» **WHAT TO PRODUCE**
The answer must be an exact copy of the lines from the one containing "type=new; after=Donut [grün];" through the last line of the records, with no pictures.

[Object state change records]
══════════════════════════════
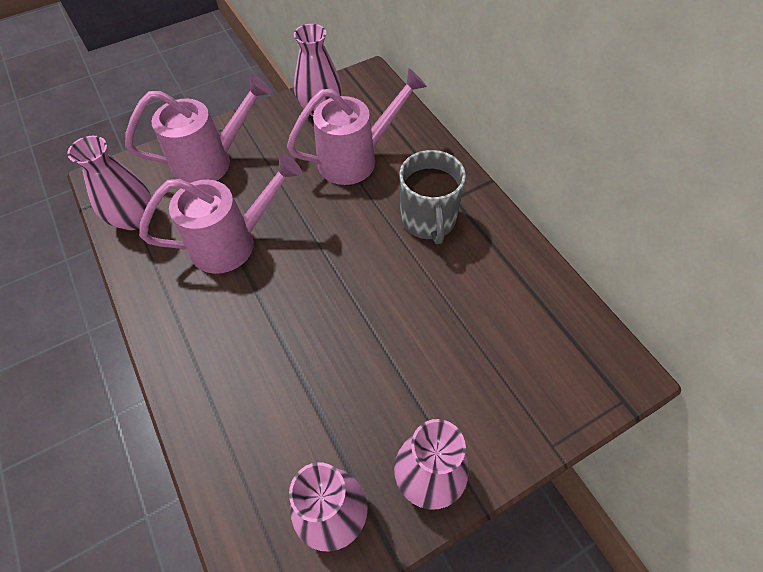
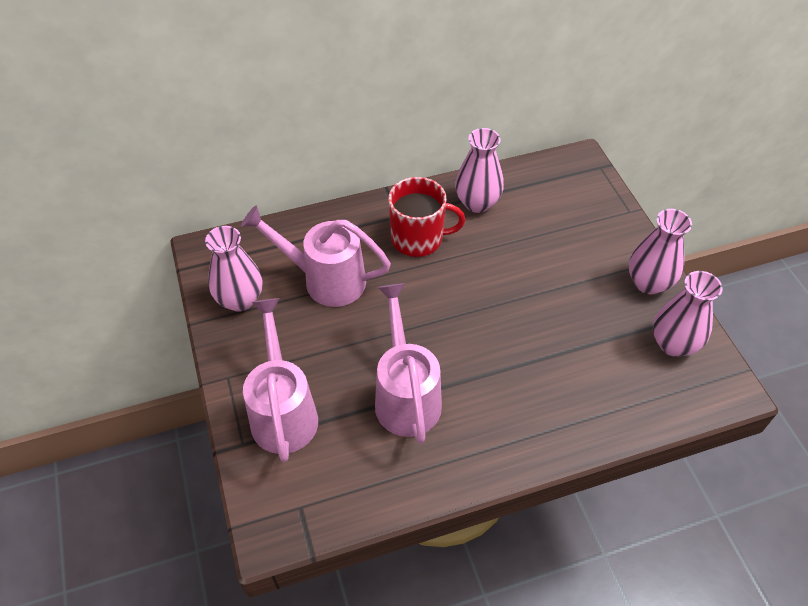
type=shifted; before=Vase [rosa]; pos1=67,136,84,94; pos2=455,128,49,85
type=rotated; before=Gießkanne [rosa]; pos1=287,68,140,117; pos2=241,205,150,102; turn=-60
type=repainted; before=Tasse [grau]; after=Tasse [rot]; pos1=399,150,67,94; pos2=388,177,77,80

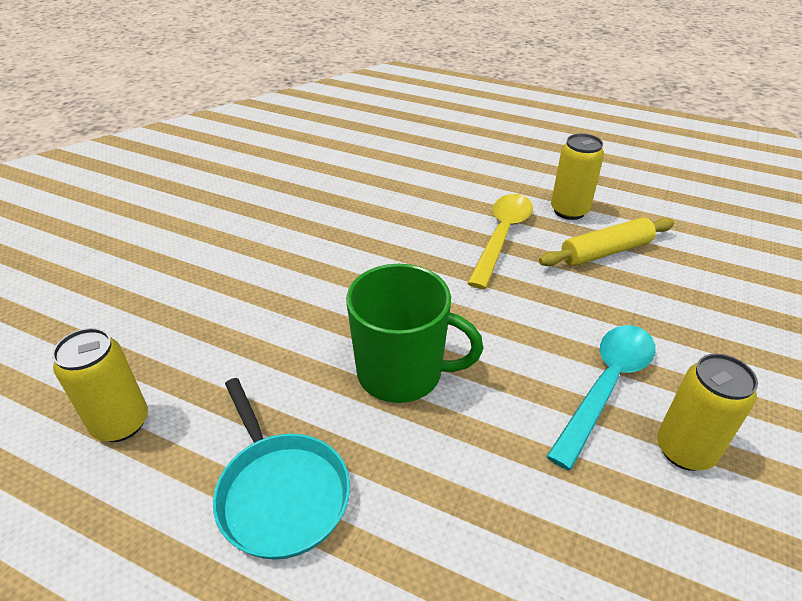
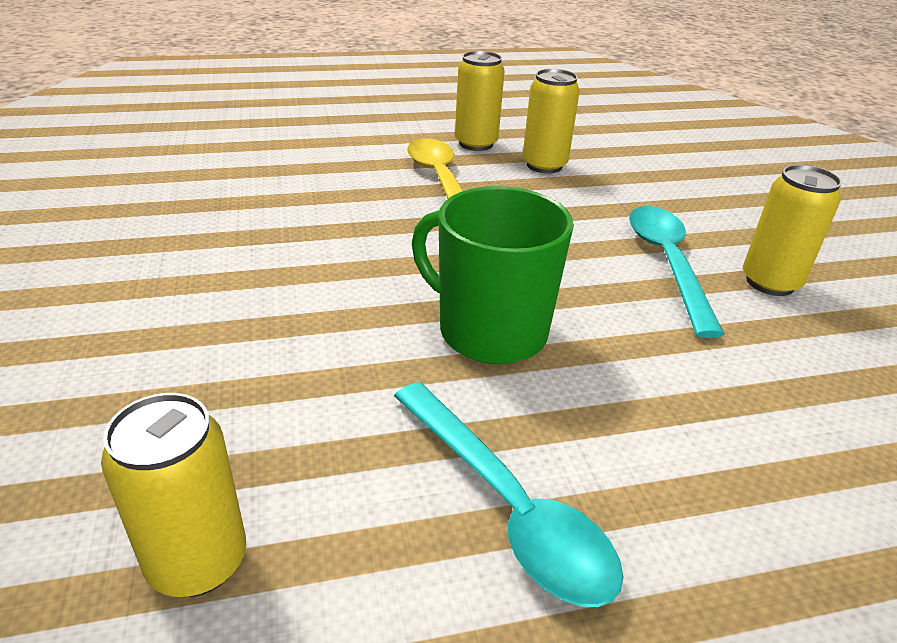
type=swapped; before=Pfanne [türkis]; after=Löffel [türkis]; pos1=213,378,137,182; pos2=394,382,229,225
type=rotated; before=Tasse [grün]; pos1=346,264,137,139; pos2=412,186,162,178; turn=-120
type=swapped; before=Nudelholz [gelb]; after=Dose [gelb]; pos1=539,217,135,49; pos2=523,69,57,105

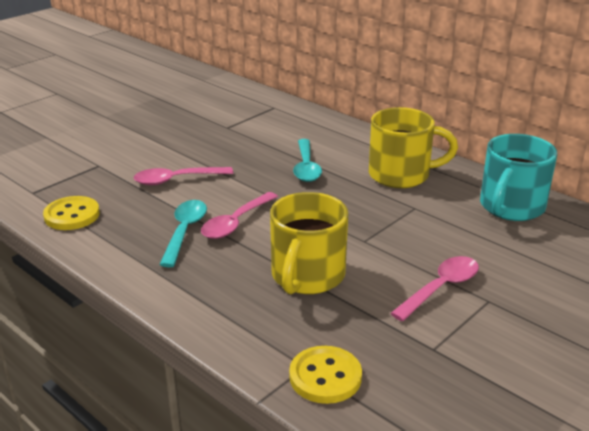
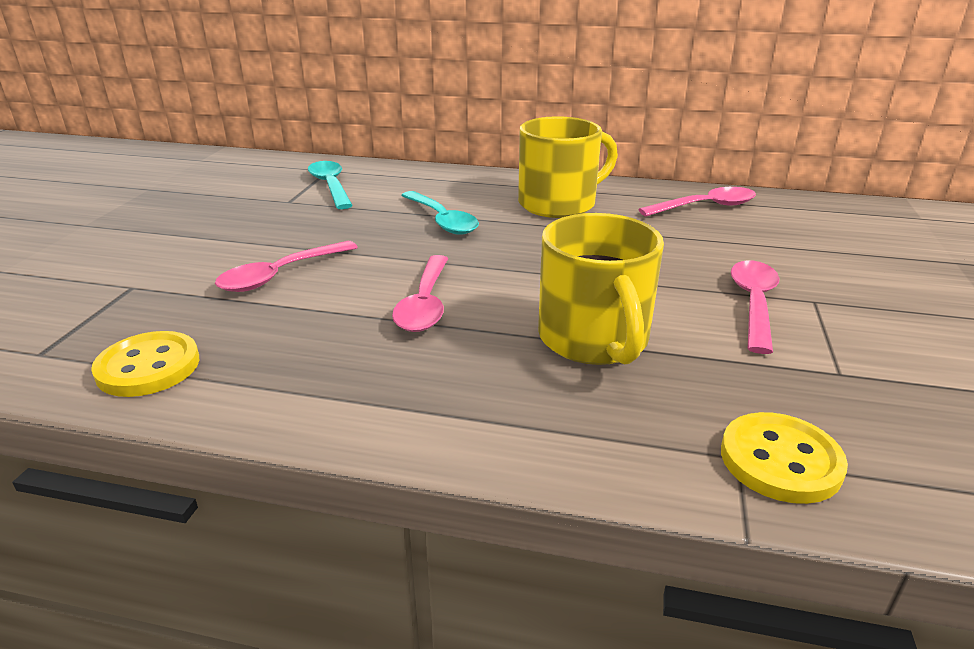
type=shifted; before=Löffel [türkis]; pos1=159,200,48,67; pos2=308,161,45,48
type=swapped; before=Tasse [türkis]; after=Löffel [rosa]; pos1=480,134,77,87; pos2=638,187,118,29

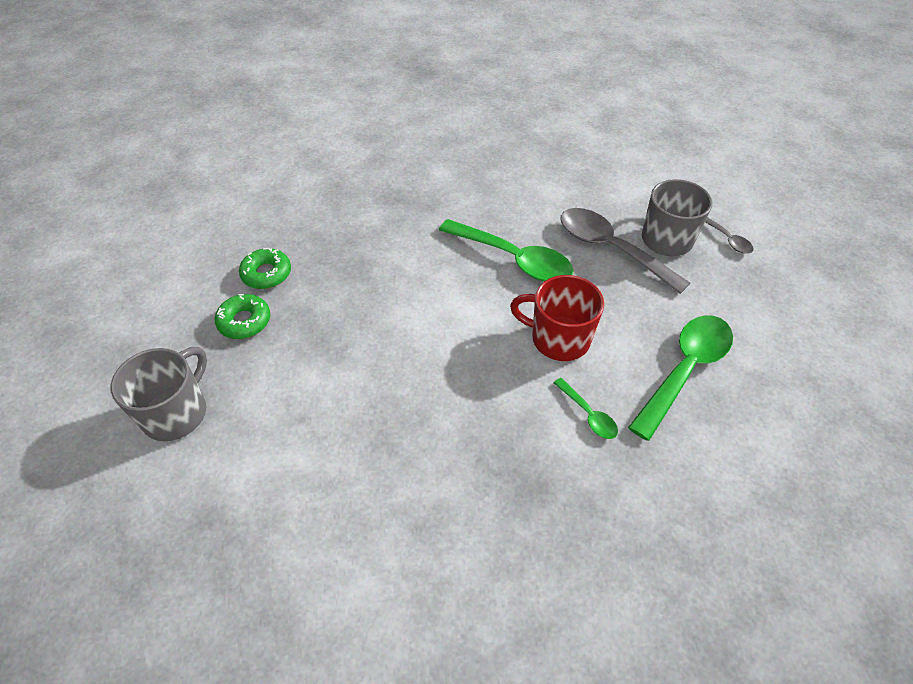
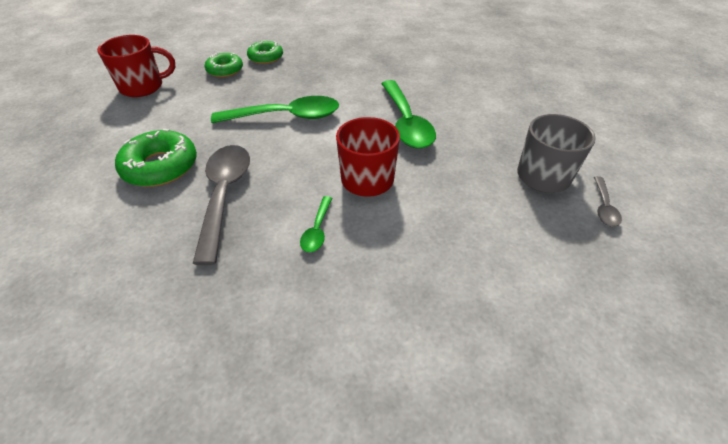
type=repainted; before=Tasse [grau]; after=Tasse [rot]; pos1=111,347,96,94; pos2=97,35,78,62
type=shifted; before=Löffel [grau]; pos1=560,208,130,86; pos2=193,145,57,120
type=shifted; before=Löffel [grün]; pos1=628,315,105,126; pos2=211,96,128,27
type=new; after=Donut [grün]; pos2=115,129,82,58

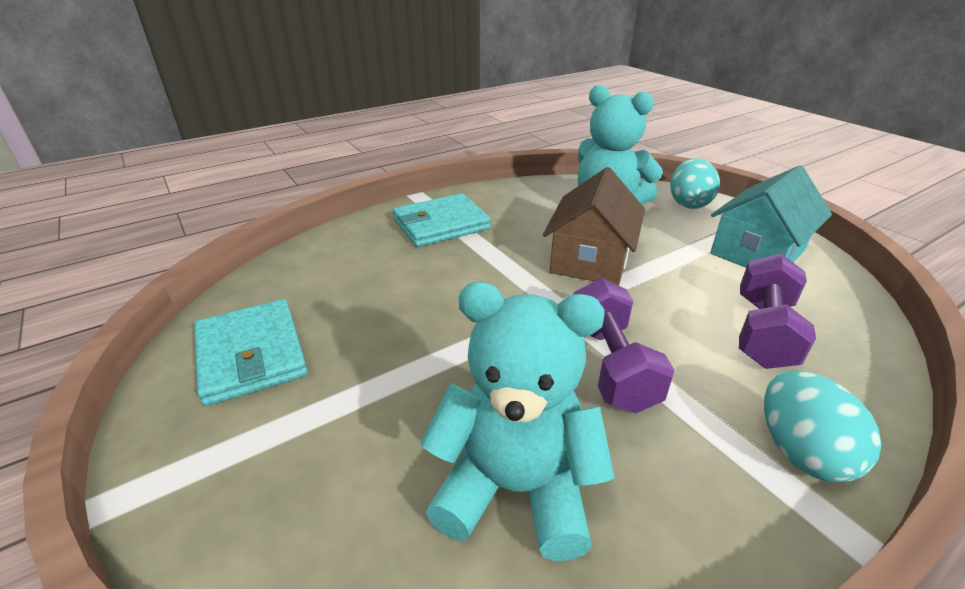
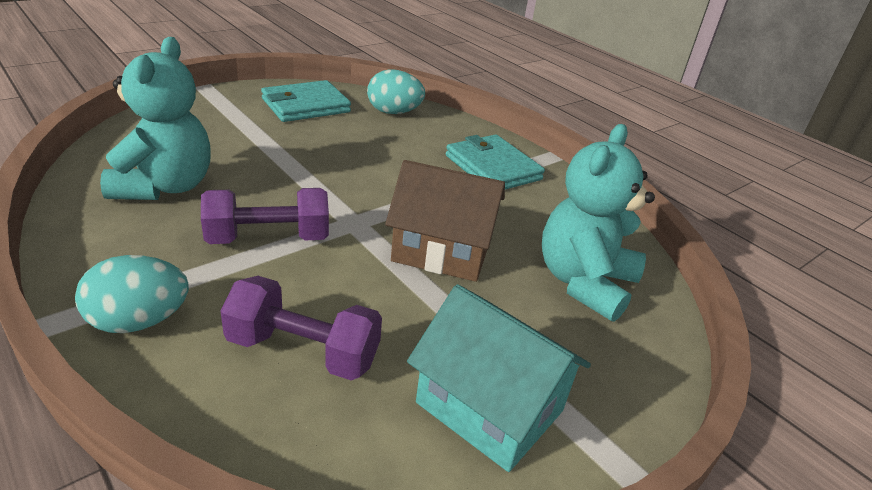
type=shifted; before=Ei [türkis]; pos1=670,158,50,51; pos2=367,69,58,45

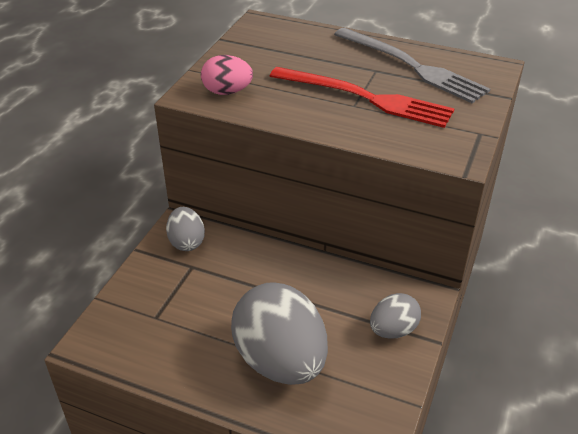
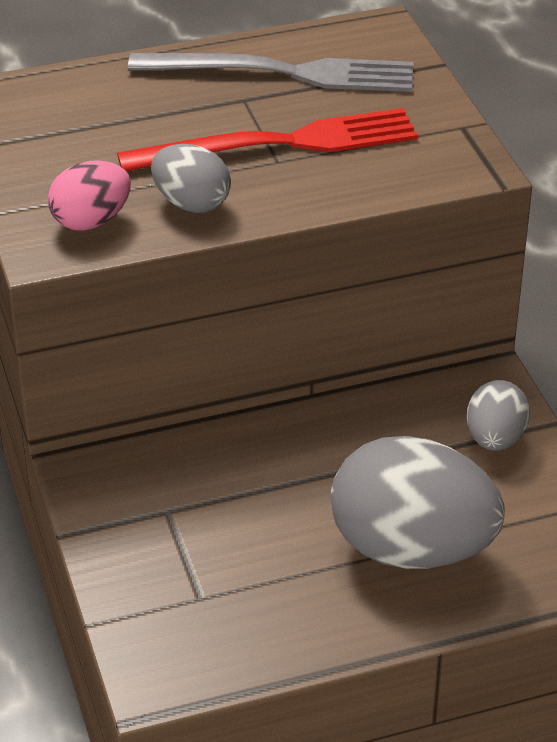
type=shifted; before=Ei [grau]; pos1=166,207,39,44; pos2=151,144,80,69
══════════════════════════════
» **ANSWER SECTION**
type=new; after=Donut [grün]; pos2=115,129,82,58

type=shifted; before=Ei [türkis]; pos1=670,158,50,51; pos2=367,69,58,45

type=shifted; before=Ei [grau]; pos1=166,207,39,44; pos2=151,144,80,69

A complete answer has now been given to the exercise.